Data -
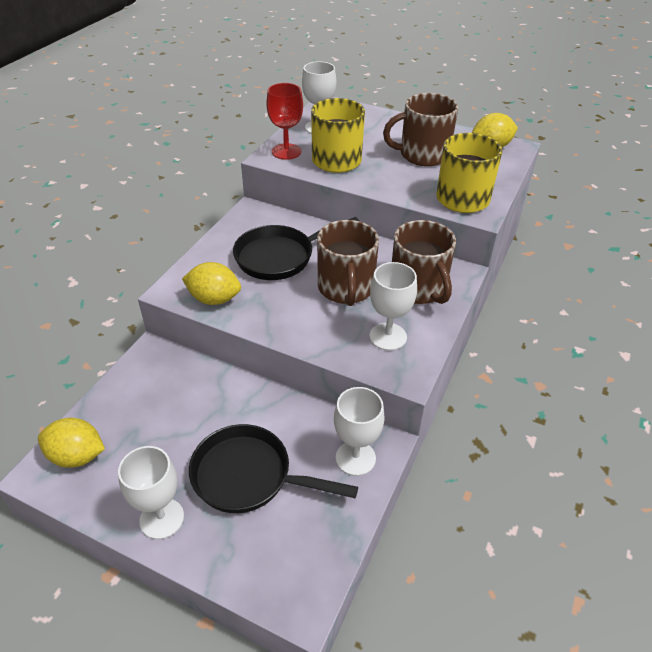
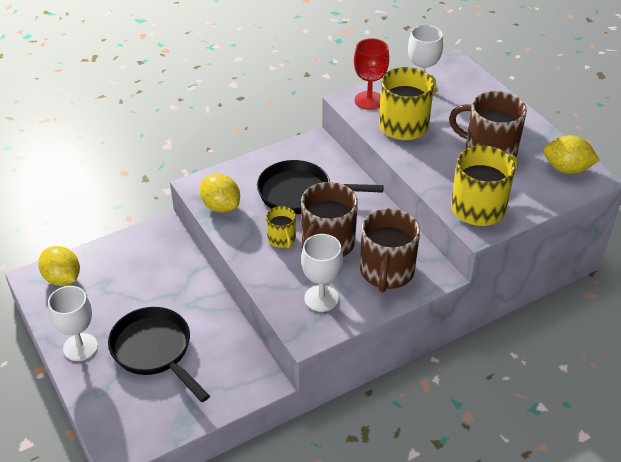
camera: 35 degrees right, 0 degrees up
(301, 302) = (282, 239): none -> yellow mug
(355, 458) = (236, 379): white goblet -> none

Task to complete - Would you output the data above exactly as written, but with no images?

Response to the task -
camera: 35 degrees right, 0 degrees up
(301, 302) = (282, 239): none -> yellow mug
(355, 458) = (236, 379): white goblet -> none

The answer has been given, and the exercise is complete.